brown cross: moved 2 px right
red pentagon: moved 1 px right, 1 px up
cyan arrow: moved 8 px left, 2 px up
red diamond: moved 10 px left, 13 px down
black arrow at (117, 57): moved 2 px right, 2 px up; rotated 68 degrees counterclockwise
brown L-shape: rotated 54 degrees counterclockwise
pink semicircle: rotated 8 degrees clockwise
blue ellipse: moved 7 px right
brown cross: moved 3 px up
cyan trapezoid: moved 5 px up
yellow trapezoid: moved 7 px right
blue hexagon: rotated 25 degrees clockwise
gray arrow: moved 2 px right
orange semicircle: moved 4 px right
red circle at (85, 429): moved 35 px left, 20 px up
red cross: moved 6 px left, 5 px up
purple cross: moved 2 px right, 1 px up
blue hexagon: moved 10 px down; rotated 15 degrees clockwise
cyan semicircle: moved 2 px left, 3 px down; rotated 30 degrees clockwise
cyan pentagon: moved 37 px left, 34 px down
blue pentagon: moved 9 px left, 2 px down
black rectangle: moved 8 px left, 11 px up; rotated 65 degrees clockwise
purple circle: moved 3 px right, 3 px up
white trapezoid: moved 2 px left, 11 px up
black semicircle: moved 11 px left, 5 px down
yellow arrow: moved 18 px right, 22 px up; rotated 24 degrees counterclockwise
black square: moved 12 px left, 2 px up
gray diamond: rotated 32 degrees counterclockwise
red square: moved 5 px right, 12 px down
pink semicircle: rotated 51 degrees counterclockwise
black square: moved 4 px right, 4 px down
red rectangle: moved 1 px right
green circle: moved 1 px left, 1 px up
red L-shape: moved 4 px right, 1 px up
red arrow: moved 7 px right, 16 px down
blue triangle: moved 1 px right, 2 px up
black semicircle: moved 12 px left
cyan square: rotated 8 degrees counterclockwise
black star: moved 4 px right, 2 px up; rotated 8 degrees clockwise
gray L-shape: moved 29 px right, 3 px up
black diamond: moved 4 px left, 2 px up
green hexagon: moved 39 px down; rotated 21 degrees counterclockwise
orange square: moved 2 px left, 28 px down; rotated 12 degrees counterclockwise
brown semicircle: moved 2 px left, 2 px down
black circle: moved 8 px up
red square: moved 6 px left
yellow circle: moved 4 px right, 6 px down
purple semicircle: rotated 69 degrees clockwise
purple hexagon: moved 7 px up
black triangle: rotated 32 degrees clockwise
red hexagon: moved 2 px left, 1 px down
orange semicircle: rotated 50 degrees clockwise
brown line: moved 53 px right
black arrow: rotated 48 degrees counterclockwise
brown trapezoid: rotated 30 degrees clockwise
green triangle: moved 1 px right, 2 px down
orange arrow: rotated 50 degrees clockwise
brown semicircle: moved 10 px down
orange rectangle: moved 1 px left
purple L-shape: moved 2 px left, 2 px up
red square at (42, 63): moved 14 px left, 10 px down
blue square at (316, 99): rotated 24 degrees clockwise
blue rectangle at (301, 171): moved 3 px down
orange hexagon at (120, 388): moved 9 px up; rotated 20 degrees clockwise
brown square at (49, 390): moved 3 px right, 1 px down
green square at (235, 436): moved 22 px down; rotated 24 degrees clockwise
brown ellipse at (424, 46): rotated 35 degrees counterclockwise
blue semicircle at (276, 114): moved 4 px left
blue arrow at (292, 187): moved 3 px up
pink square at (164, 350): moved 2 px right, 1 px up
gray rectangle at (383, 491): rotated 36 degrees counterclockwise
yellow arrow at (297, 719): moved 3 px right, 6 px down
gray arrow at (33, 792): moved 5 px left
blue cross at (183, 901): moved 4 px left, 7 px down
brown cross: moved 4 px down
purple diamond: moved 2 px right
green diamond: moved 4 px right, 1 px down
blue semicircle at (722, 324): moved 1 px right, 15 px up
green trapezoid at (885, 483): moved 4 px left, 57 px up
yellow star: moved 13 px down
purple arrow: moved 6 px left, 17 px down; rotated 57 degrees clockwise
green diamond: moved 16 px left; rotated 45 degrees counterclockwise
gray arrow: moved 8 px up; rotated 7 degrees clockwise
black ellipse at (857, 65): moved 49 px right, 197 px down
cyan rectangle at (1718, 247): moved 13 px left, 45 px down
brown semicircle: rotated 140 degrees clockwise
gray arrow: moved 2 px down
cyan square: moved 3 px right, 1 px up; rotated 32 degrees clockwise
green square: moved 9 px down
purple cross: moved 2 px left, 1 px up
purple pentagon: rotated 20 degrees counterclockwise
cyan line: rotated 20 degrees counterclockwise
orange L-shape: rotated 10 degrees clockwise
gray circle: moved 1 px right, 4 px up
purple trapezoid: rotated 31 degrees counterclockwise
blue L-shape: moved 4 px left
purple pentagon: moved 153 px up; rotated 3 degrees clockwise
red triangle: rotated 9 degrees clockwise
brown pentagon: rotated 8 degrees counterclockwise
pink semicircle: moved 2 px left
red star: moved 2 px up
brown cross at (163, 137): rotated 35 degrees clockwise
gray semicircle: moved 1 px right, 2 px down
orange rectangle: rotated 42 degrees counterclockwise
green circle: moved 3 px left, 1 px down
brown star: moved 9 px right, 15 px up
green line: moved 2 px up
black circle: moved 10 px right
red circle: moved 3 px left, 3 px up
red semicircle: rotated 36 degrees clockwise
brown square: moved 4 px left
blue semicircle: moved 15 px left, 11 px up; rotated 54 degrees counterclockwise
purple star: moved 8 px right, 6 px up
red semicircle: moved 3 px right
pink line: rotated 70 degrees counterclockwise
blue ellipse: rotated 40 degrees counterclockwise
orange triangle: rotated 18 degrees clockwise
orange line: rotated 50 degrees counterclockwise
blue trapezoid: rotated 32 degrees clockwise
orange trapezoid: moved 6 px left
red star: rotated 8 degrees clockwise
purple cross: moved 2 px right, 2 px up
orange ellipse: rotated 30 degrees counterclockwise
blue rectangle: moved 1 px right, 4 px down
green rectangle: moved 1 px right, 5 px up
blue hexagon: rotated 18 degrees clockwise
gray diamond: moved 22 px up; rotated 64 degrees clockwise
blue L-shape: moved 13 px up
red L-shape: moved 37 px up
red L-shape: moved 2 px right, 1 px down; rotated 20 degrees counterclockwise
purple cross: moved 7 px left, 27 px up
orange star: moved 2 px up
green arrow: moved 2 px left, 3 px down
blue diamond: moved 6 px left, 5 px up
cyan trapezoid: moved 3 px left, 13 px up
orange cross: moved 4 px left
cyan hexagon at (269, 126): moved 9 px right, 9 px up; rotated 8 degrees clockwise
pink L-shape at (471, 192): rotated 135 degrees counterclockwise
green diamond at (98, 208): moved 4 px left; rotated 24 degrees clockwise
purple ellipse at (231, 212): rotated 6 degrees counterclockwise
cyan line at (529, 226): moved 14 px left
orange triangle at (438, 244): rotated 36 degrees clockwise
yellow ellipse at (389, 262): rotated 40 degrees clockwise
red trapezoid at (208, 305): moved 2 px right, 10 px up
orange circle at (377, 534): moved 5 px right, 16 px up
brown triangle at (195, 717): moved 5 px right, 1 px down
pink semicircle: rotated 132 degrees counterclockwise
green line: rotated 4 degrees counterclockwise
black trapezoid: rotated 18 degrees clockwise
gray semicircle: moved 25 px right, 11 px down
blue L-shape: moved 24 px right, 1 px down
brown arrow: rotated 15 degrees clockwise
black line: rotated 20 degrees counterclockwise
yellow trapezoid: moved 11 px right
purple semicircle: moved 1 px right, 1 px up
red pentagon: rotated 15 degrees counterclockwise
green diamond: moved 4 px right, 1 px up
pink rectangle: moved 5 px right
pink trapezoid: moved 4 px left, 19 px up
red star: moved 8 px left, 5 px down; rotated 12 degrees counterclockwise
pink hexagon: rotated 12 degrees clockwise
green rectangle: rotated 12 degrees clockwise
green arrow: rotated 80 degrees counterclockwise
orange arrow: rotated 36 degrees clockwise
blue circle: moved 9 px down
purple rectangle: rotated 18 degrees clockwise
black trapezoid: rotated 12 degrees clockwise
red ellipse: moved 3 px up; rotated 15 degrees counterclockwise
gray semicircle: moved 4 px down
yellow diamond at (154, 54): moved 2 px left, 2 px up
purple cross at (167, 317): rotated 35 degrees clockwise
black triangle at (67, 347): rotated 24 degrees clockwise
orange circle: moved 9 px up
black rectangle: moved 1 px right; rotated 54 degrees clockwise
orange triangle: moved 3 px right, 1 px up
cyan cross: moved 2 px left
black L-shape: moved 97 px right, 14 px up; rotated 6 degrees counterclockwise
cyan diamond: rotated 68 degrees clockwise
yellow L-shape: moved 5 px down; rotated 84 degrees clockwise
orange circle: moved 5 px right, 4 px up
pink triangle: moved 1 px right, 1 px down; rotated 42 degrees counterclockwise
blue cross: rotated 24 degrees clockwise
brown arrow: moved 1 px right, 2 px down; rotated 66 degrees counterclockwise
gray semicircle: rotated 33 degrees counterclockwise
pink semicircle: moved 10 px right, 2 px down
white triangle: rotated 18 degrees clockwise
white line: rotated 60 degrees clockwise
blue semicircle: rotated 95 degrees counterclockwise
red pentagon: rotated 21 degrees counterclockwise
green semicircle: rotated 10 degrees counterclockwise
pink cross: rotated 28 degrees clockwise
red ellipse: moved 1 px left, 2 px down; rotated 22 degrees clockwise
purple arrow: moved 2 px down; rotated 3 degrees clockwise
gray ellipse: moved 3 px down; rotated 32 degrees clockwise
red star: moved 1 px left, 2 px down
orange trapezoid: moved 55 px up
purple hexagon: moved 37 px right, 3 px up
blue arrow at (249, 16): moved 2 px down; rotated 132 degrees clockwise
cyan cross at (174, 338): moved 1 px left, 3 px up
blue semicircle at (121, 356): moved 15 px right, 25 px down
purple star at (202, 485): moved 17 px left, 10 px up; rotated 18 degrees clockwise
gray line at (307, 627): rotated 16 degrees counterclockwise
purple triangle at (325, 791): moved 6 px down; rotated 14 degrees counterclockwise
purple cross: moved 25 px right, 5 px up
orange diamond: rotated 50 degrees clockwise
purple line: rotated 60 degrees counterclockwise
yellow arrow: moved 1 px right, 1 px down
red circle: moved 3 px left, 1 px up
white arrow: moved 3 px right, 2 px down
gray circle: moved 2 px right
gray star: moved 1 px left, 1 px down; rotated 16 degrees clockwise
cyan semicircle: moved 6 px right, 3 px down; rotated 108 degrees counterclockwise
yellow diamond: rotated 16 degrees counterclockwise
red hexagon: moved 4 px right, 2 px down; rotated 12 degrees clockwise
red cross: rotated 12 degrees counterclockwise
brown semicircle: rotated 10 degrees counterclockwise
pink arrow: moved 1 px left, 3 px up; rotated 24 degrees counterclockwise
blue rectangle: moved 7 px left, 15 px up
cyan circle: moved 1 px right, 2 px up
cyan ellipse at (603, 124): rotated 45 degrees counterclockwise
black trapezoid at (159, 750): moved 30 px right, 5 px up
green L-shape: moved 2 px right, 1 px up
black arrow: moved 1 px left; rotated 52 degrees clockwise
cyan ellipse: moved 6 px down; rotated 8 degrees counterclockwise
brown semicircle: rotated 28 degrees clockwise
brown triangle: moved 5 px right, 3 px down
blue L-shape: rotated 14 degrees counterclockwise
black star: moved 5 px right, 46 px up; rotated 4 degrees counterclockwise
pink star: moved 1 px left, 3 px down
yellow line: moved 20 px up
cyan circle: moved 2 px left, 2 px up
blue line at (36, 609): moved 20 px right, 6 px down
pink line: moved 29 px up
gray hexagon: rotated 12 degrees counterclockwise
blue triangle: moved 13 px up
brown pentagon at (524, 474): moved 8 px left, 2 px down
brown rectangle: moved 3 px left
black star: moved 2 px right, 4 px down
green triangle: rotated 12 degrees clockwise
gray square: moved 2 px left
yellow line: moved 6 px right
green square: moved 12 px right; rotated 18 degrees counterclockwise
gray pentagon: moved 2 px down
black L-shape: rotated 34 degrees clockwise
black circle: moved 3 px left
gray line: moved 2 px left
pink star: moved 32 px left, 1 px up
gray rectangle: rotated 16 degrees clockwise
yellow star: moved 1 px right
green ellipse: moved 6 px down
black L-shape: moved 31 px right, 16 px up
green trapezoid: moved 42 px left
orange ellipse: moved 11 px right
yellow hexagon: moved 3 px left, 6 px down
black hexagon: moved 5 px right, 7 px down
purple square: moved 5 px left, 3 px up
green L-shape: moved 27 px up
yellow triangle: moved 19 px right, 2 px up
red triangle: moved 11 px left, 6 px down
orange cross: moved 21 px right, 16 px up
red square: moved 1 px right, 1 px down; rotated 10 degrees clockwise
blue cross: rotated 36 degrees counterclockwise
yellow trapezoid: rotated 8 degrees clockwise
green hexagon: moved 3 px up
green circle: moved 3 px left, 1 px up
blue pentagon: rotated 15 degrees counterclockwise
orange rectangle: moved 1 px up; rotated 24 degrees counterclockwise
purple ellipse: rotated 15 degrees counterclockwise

----

• **TASK OBJECTIVE**
Above are the lines; repeat exactly the ones from the line containing "green line: moved 2 px up" down to the line containing "red pentagon: rotated 15", both inclusive.

• **EXERCISE OUTPUT**
green line: moved 2 px up
black circle: moved 10 px right
red circle: moved 3 px left, 3 px up
red semicircle: rotated 36 degrees clockwise
brown square: moved 4 px left
blue semicircle: moved 15 px left, 11 px up; rotated 54 degrees counterclockwise
purple star: moved 8 px right, 6 px up
red semicircle: moved 3 px right
pink line: rotated 70 degrees counterclockwise
blue ellipse: rotated 40 degrees counterclockwise
orange triangle: rotated 18 degrees clockwise
orange line: rotated 50 degrees counterclockwise
blue trapezoid: rotated 32 degrees clockwise
orange trapezoid: moved 6 px left
red star: rotated 8 degrees clockwise
purple cross: moved 2 px right, 2 px up
orange ellipse: rotated 30 degrees counterclockwise
blue rectangle: moved 1 px right, 4 px down
green rectangle: moved 1 px right, 5 px up
blue hexagon: rotated 18 degrees clockwise
gray diamond: moved 22 px up; rotated 64 degrees clockwise
blue L-shape: moved 13 px up
red L-shape: moved 37 px up
red L-shape: moved 2 px right, 1 px down; rotated 20 degrees counterclockwise
purple cross: moved 7 px left, 27 px up
orange star: moved 2 px up
green arrow: moved 2 px left, 3 px down
blue diamond: moved 6 px left, 5 px up
cyan trapezoid: moved 3 px left, 13 px up
orange cross: moved 4 px left
cyan hexagon at (269, 126): moved 9 px right, 9 px up; rotated 8 degrees clockwise
pink L-shape at (471, 192): rotated 135 degrees counterclockwise
green diamond at (98, 208): moved 4 px left; rotated 24 degrees clockwise
purple ellipse at (231, 212): rotated 6 degrees counterclockwise
cyan line at (529, 226): moved 14 px left
orange triangle at (438, 244): rotated 36 degrees clockwise
yellow ellipse at (389, 262): rotated 40 degrees clockwise
red trapezoid at (208, 305): moved 2 px right, 10 px up
orange circle at (377, 534): moved 5 px right, 16 px up
brown triangle at (195, 717): moved 5 px right, 1 px down
pink semicircle: rotated 132 degrees counterclockwise
green line: rotated 4 degrees counterclockwise
black trapezoid: rotated 18 degrees clockwise
gray semicircle: moved 25 px right, 11 px down
blue L-shape: moved 24 px right, 1 px down
brown arrow: rotated 15 degrees clockwise
black line: rotated 20 degrees counterclockwise
yellow trapezoid: moved 11 px right
purple semicircle: moved 1 px right, 1 px up
red pentagon: rotated 15 degrees counterclockwise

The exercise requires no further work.